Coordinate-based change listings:
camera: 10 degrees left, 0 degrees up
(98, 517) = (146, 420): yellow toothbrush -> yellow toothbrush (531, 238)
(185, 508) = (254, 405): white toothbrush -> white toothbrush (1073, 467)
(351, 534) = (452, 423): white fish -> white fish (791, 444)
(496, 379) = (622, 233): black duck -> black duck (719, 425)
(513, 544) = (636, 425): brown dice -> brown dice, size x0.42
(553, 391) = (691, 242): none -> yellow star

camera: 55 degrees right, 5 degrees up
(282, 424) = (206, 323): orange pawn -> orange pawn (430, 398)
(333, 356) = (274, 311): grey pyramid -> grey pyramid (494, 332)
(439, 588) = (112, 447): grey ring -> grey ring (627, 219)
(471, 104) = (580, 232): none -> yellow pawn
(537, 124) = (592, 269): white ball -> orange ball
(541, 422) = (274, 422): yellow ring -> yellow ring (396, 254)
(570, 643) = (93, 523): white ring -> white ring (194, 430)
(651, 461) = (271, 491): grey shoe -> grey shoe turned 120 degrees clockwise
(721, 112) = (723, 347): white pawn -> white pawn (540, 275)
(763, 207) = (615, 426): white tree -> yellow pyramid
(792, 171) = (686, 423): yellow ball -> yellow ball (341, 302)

About this exercise: Every record above must appear again in the answer, unchanged.

Response:
camera: 10 degrees left, 0 degrees up
(98, 517) = (146, 420): yellow toothbrush -> yellow toothbrush (531, 238)
(185, 508) = (254, 405): white toothbrush -> white toothbrush (1073, 467)
(351, 534) = (452, 423): white fish -> white fish (791, 444)
(496, 379) = (622, 233): black duck -> black duck (719, 425)
(513, 544) = (636, 425): brown dice -> brown dice, size x0.42
(553, 391) = (691, 242): none -> yellow star

camera: 55 degrees right, 5 degrees up
(282, 424) = (206, 323): orange pawn -> orange pawn (430, 398)
(333, 356) = (274, 311): grey pyramid -> grey pyramid (494, 332)
(439, 588) = (112, 447): grey ring -> grey ring (627, 219)
(471, 104) = (580, 232): none -> yellow pawn
(537, 124) = (592, 269): white ball -> orange ball
(541, 422) = (274, 422): yellow ring -> yellow ring (396, 254)
(570, 643) = (93, 523): white ring -> white ring (194, 430)
(651, 461) = (271, 491): grey shoe -> grey shoe turned 120 degrees clockwise
(721, 112) = (723, 347): white pawn -> white pawn (540, 275)
(763, 207) = (615, 426): white tree -> yellow pyramid
(792, 171) = (686, 423): yellow ball -> yellow ball (341, 302)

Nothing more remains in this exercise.